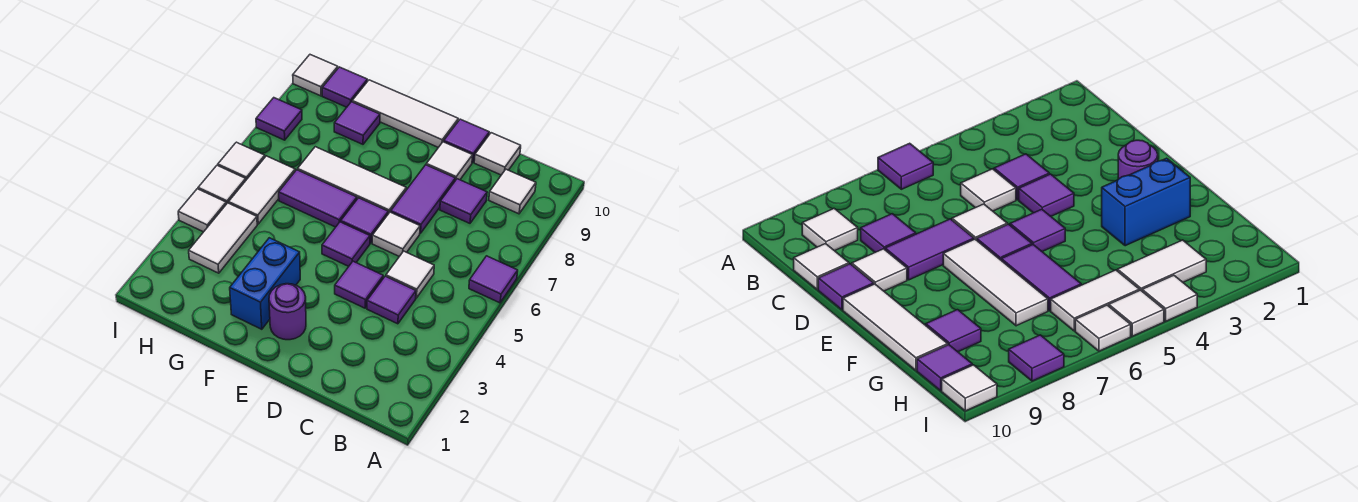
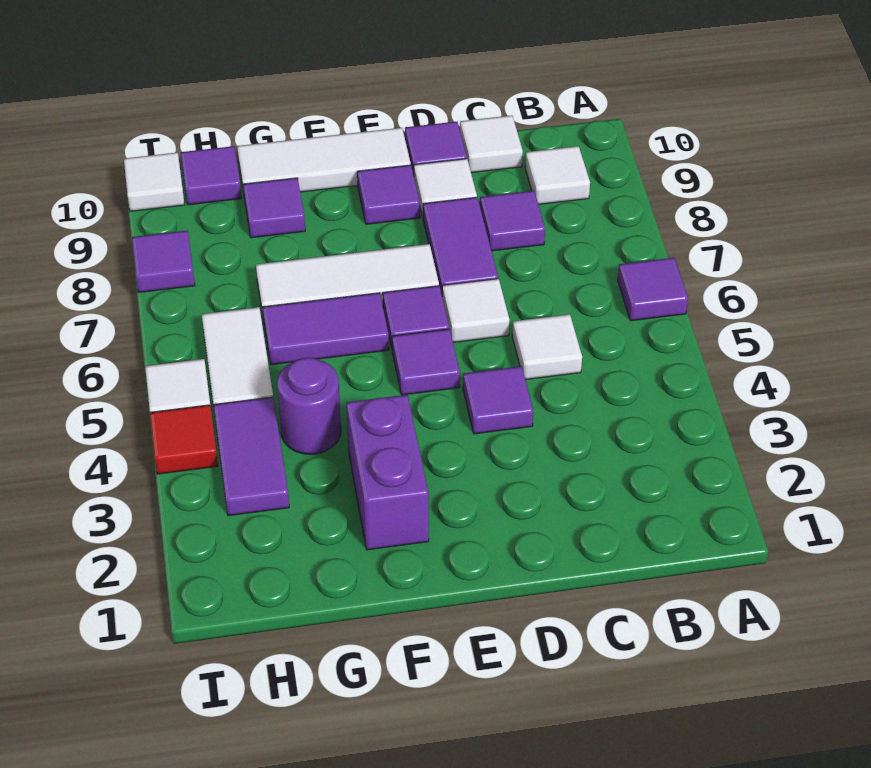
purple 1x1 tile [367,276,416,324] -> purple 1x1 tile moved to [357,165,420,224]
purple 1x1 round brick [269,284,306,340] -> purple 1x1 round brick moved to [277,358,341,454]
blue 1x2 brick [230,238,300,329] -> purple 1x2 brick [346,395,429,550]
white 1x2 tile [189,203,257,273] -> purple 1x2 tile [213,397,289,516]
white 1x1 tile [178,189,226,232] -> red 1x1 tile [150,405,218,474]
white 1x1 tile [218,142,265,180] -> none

▸ **Job item**
In the listing above, find the line containing "blue 1x2 brick"; that line and every line after it, through the last, are to be retyped exactly.

▸ **Solved exercise**
blue 1x2 brick [230,238,300,329] -> purple 1x2 brick [346,395,429,550]
white 1x2 tile [189,203,257,273] -> purple 1x2 tile [213,397,289,516]
white 1x1 tile [178,189,226,232] -> red 1x1 tile [150,405,218,474]
white 1x1 tile [218,142,265,180] -> none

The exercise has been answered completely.